* Begin Recorded data *

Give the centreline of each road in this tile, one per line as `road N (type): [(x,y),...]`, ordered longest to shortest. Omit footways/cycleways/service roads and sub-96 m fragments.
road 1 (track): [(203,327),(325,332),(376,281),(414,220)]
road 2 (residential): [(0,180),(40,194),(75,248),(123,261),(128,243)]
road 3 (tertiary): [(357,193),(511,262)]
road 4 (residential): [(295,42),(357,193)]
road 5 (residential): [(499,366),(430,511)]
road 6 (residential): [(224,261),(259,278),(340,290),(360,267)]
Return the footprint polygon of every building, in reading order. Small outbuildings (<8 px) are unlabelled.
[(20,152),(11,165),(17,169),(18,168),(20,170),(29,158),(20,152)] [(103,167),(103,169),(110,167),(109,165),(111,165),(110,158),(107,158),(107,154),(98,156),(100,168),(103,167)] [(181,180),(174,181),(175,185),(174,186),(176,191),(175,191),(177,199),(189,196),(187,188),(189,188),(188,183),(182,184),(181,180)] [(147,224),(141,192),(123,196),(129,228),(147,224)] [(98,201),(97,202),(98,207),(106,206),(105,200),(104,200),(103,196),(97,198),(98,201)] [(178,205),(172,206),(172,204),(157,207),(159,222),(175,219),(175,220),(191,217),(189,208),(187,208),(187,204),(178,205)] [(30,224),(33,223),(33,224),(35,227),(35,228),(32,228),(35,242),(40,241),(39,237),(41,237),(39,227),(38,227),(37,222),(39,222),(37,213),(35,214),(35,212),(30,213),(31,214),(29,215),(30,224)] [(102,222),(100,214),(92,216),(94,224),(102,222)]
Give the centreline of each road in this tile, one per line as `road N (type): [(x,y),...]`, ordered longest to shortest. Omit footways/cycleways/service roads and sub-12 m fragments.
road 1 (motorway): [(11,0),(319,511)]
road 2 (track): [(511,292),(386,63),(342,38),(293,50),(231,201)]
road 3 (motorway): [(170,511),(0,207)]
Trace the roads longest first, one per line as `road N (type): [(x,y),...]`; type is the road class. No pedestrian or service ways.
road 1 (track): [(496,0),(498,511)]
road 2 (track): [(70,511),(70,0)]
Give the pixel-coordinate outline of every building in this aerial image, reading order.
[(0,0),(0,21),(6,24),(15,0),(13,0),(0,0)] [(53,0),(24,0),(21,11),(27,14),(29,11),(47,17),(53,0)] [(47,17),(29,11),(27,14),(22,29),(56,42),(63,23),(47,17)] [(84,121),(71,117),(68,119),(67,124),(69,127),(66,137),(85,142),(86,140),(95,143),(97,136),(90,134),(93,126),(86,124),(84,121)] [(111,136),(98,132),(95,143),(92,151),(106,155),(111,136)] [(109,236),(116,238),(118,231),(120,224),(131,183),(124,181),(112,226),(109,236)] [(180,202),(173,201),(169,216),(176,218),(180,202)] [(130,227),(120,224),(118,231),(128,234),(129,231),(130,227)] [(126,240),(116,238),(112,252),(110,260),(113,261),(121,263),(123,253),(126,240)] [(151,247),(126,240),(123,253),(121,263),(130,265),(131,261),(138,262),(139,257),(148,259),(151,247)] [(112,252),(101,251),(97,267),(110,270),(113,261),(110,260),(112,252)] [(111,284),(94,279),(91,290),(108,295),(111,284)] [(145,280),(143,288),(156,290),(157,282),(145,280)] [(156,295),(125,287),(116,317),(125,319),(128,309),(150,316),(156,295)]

* End Recorded data *

### Requirements
Can you rewrite the part of the records that opens with the line containing "Trace the roads" and closes with the line containing "road 2 (track): [(70,511),(70,0)]", replacing "pedestrian" with "walking" and leaving everything else unchanged?

### The completed task
Trace the roads longest first, one per line as `road N (type): [(x,y),...]`; type is the road class. No walking or service ways.
road 1 (track): [(496,0),(498,511)]
road 2 (track): [(70,511),(70,0)]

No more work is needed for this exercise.